Task item – Count every line in the following entries that holds the word "grün". Only the number should be given.

Provided material –
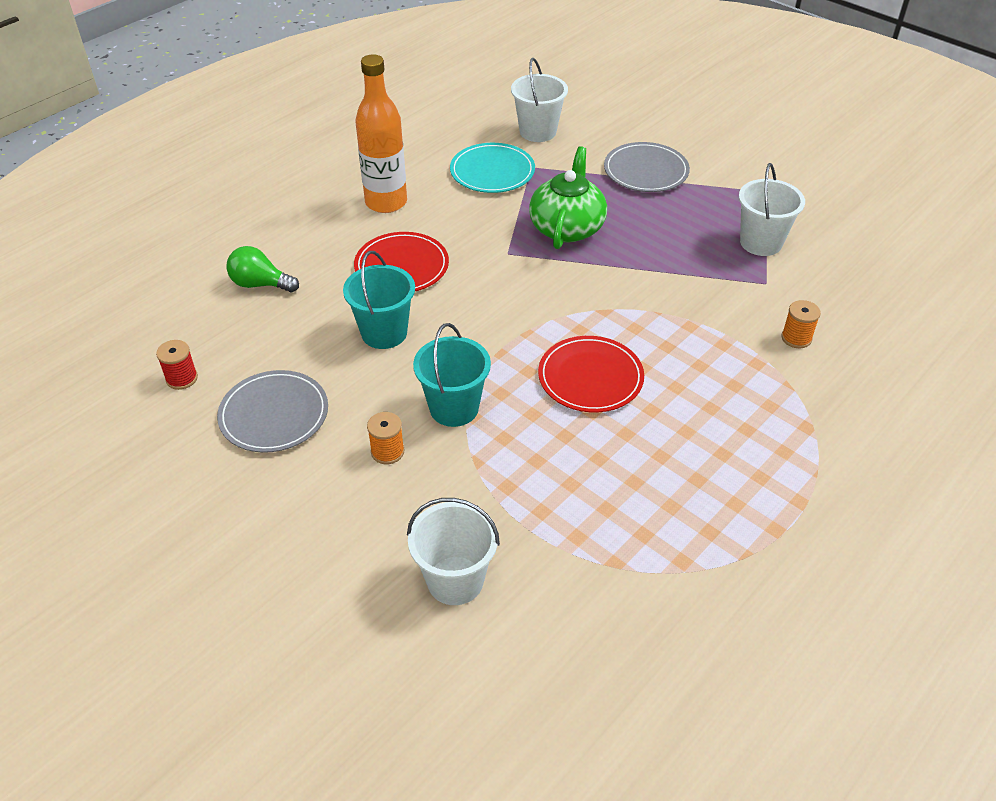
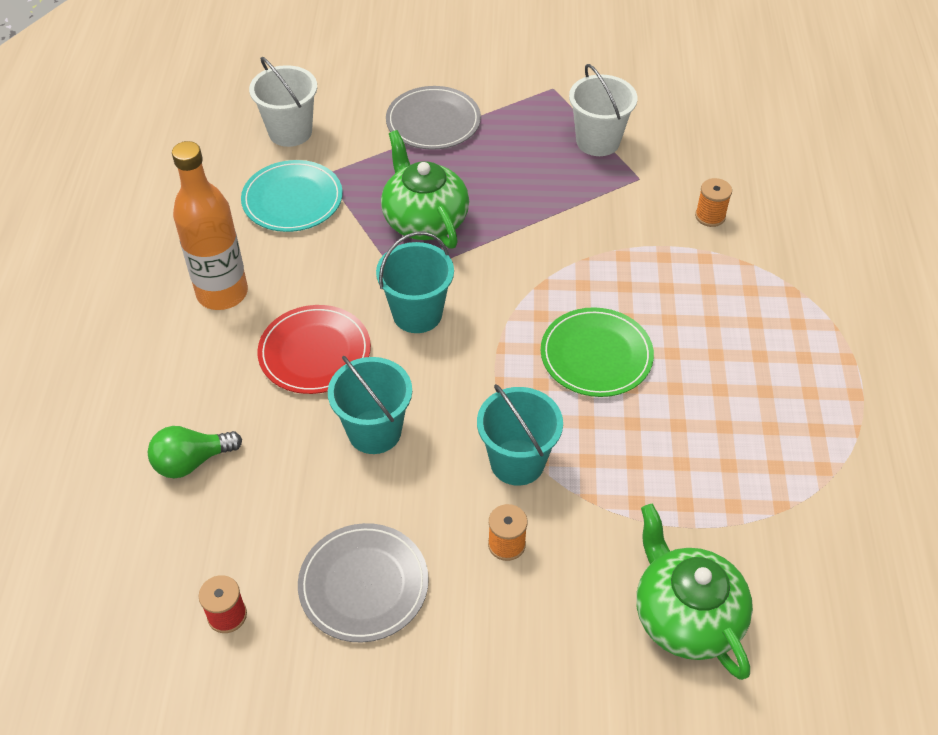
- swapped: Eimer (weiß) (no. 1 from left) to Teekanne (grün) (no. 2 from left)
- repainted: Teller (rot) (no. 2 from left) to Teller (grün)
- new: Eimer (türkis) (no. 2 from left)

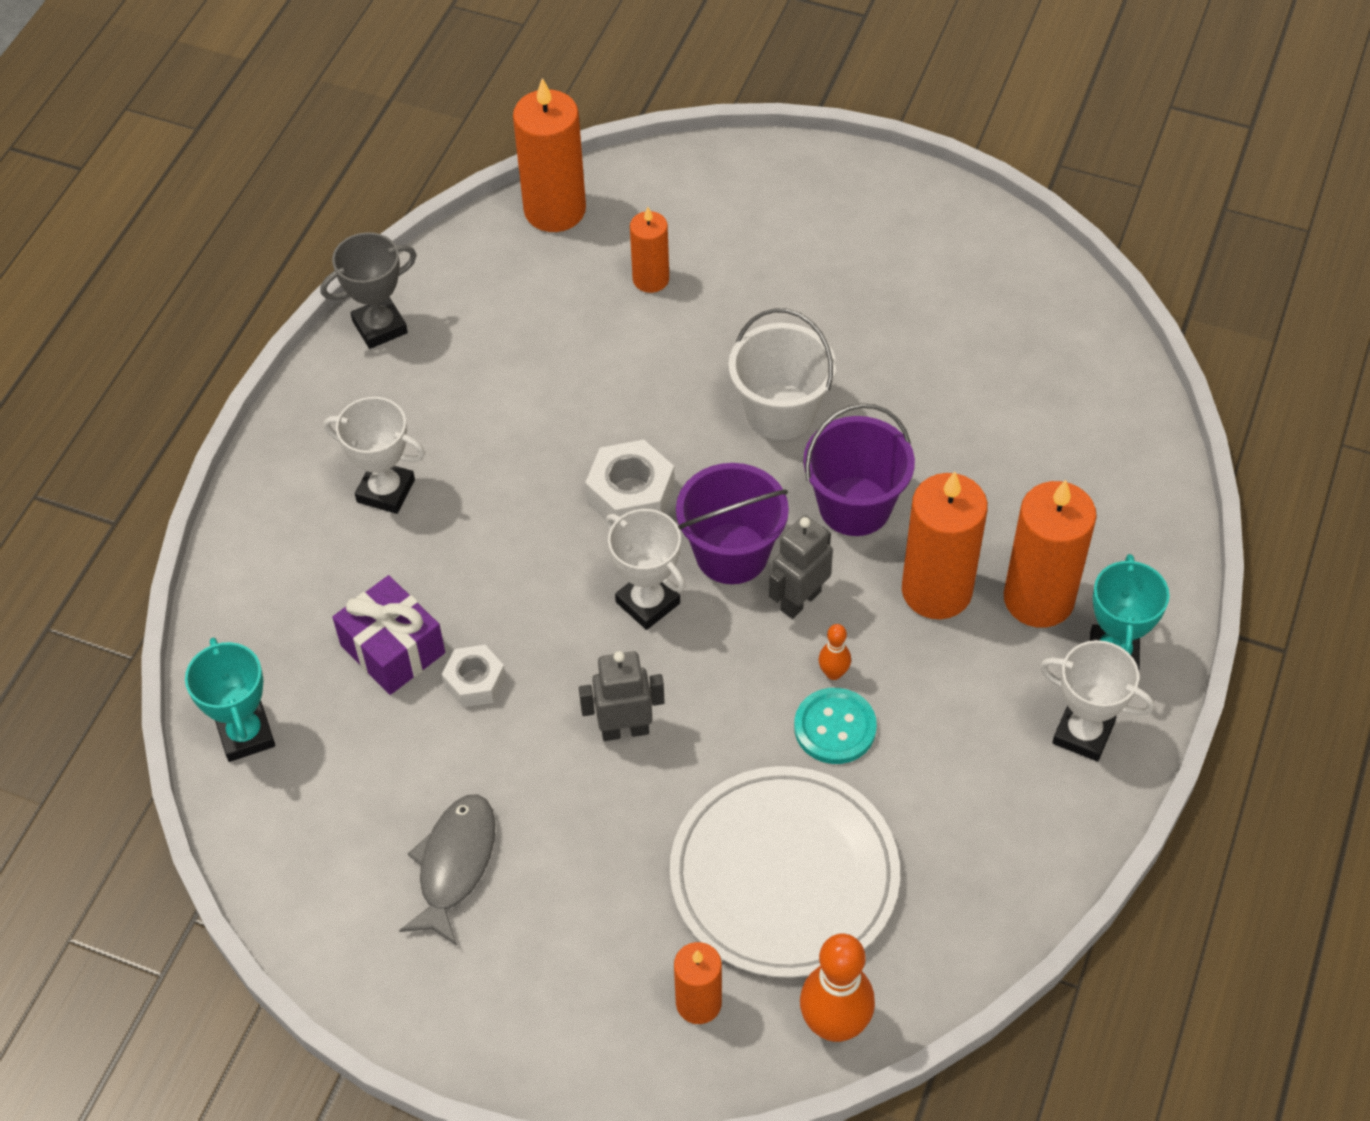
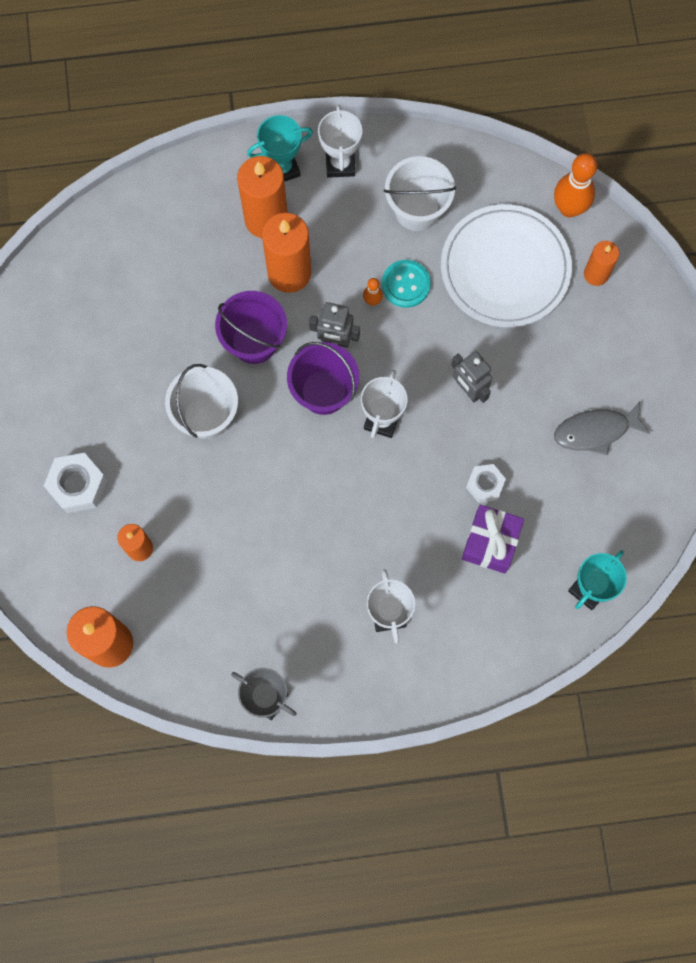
- shifted: Sechskantmutter (weiß) (no. 2 from left in the first image) to Sechskantmutter (weiß) (no. 1 from left)
- new: Eimer (weiß) (no. 2 from left)

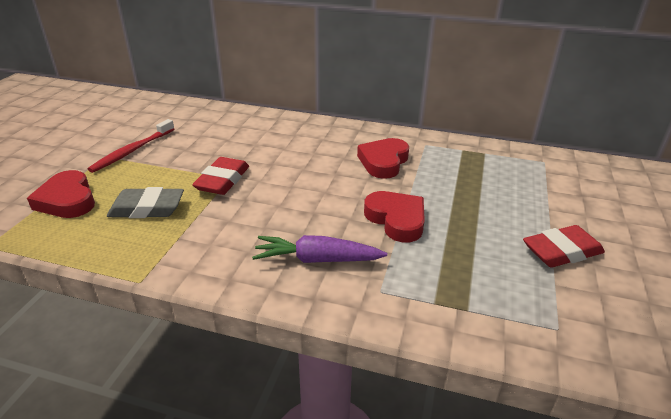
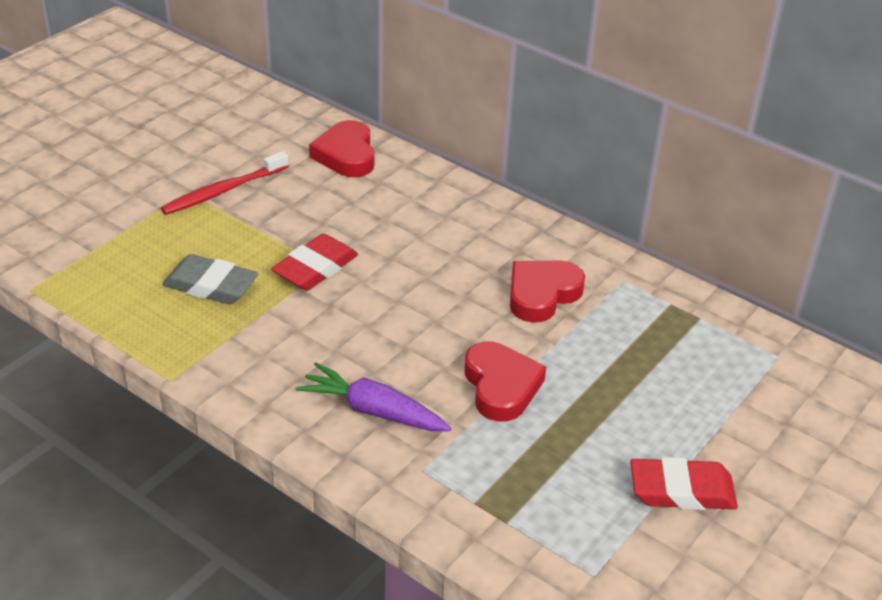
- shifted: Herz (rot) (no. 1 from left)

Expected answer – 2